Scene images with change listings
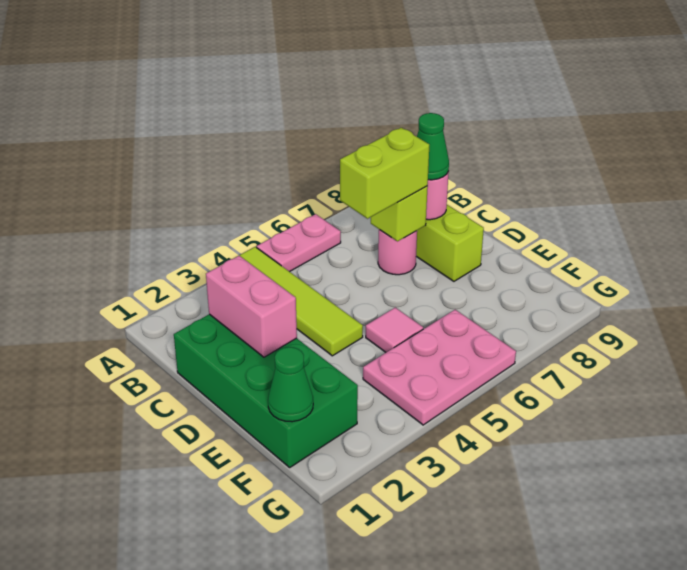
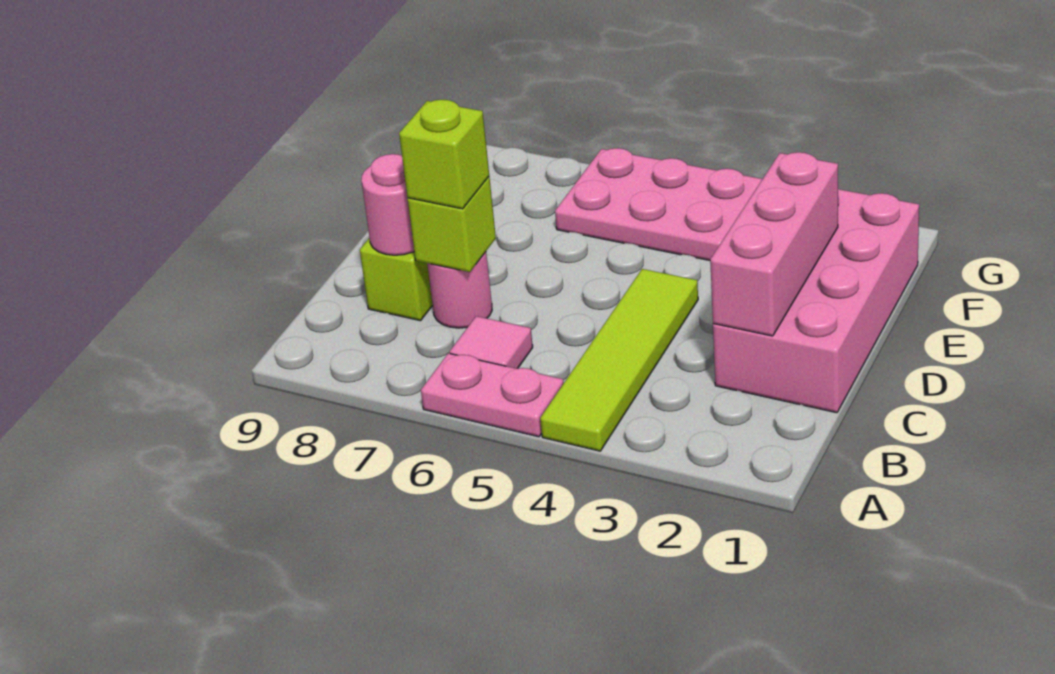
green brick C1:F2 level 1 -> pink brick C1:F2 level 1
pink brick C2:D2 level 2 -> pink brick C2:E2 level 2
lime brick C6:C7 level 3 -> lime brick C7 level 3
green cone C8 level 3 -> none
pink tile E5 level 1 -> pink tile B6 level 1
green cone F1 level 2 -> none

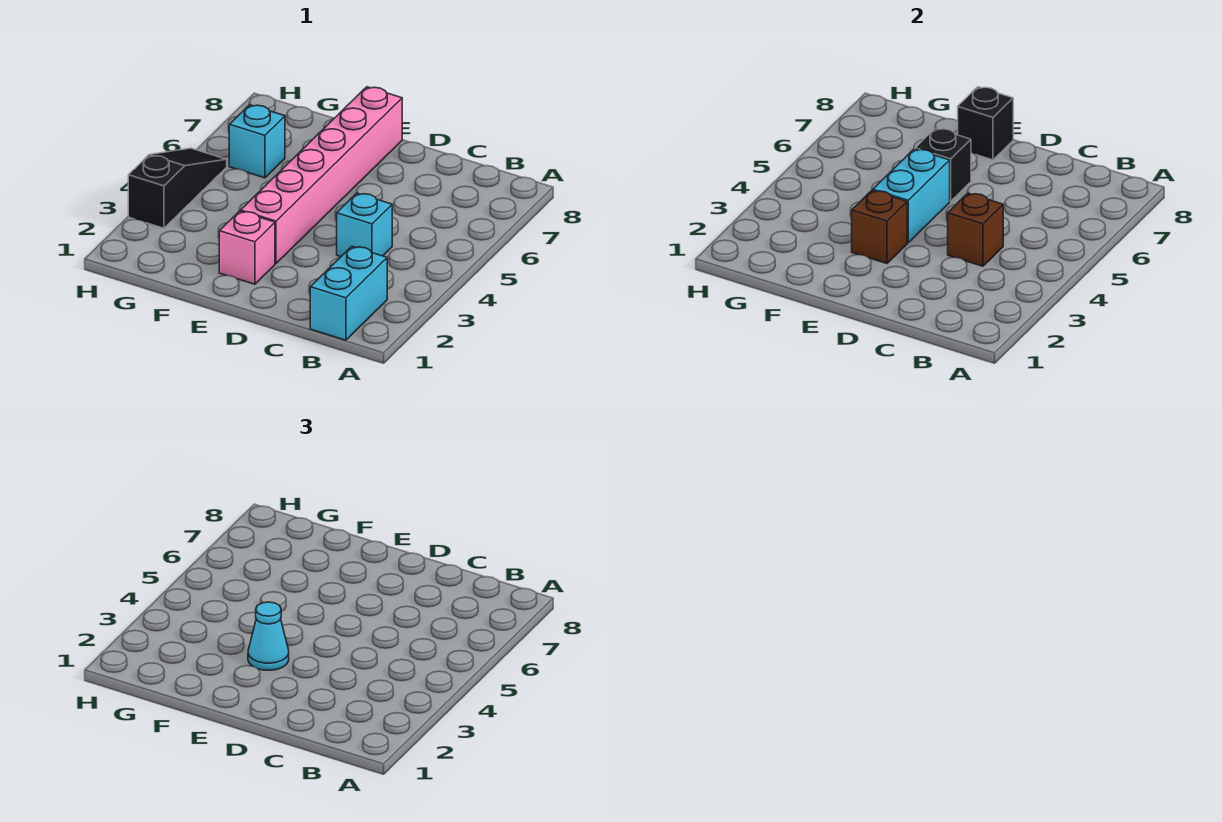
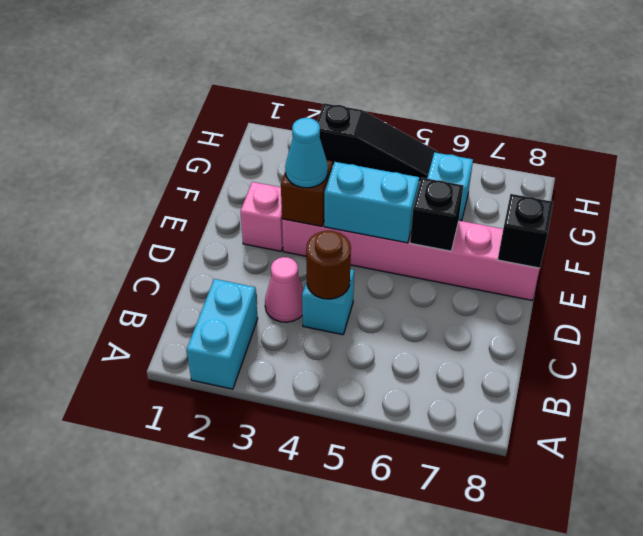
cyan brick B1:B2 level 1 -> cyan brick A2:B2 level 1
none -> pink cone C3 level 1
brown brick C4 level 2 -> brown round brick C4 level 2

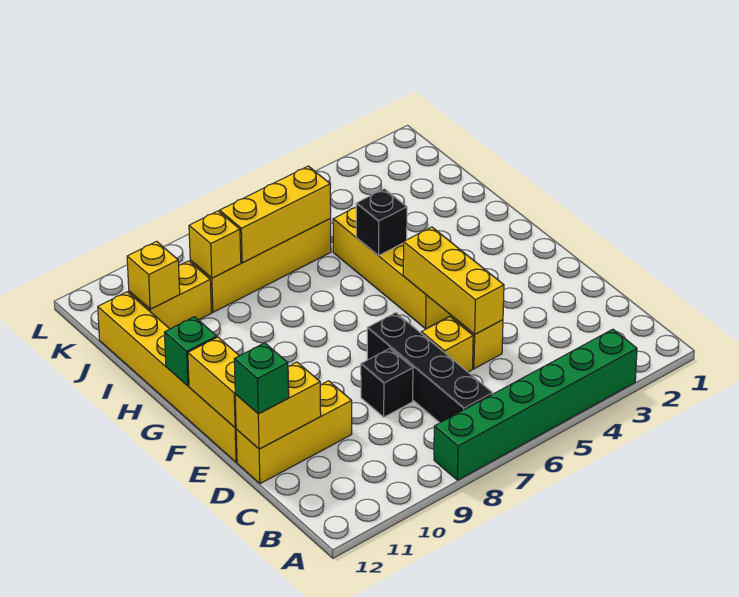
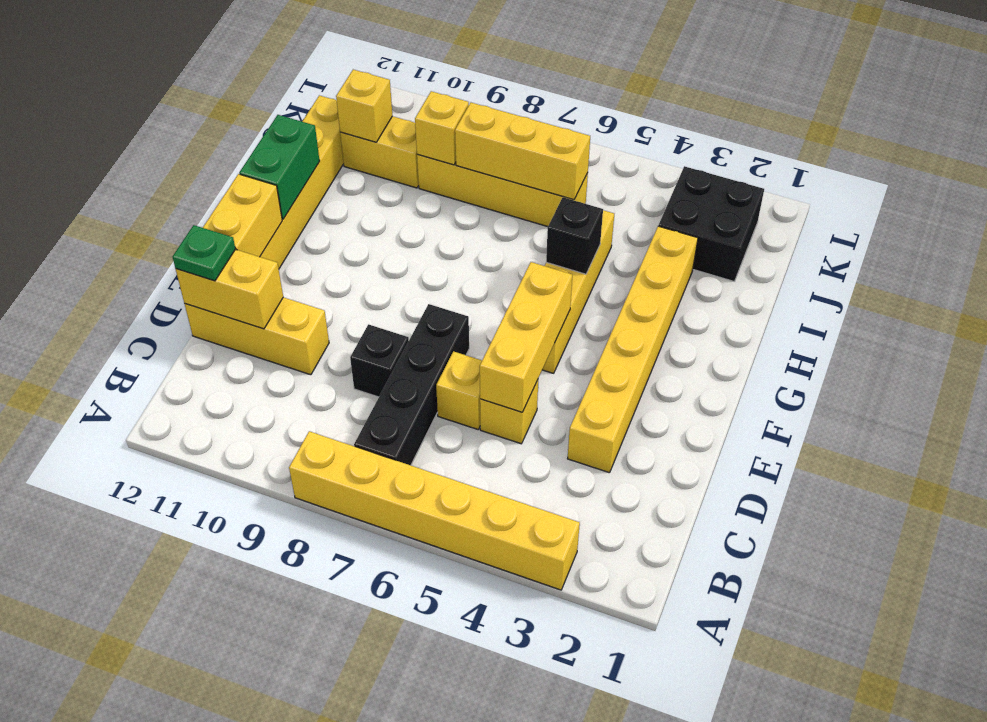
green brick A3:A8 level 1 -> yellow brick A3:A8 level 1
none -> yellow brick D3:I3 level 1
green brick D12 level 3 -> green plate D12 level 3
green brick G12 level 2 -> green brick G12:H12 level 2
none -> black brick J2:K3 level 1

> [What the task requires] Nothing but the lines from the line containing "brown brick C4" through the last line of the records above should be written out, exactly and without the pictures.

> [Solution for this task]
brown brick C4 level 2 -> brown round brick C4 level 2

green brick A3:A8 level 1 -> yellow brick A3:A8 level 1
none -> yellow brick D3:I3 level 1
green brick D12 level 3 -> green plate D12 level 3
green brick G12 level 2 -> green brick G12:H12 level 2
none -> black brick J2:K3 level 1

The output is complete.